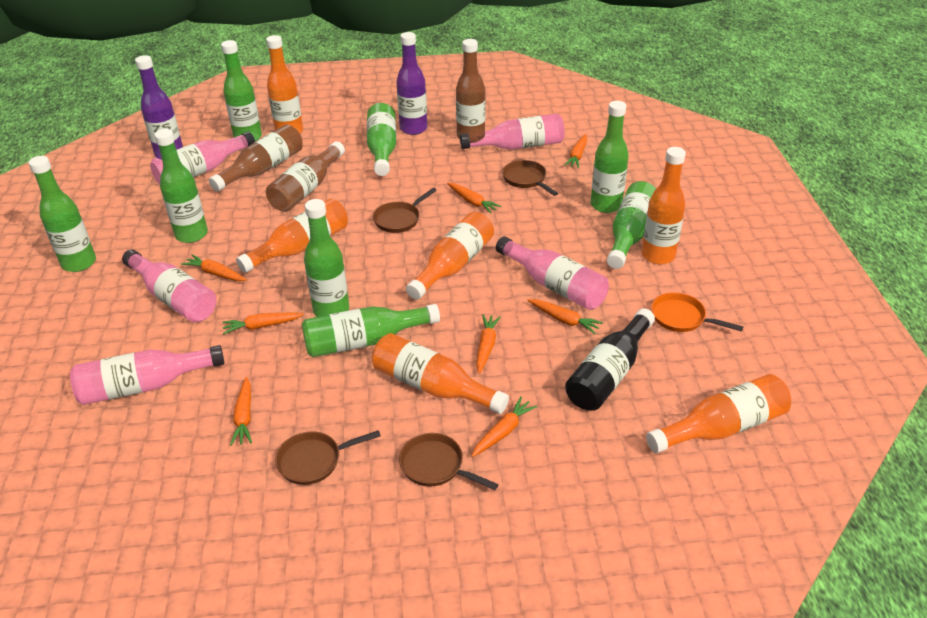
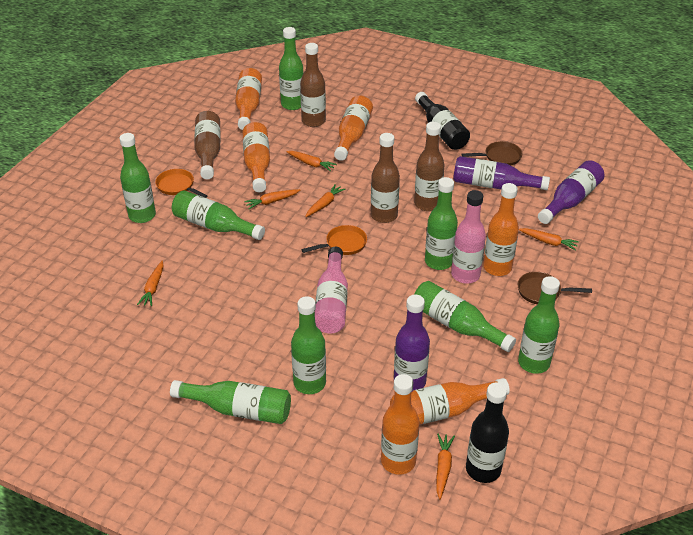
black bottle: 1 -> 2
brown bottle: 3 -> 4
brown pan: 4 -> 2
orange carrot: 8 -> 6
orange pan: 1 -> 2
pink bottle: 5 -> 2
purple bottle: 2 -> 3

* YOUR TASK *
State the number of lines above that hold the word "bottle", and say nothing else.

* WRITTEN SOLUTION *
4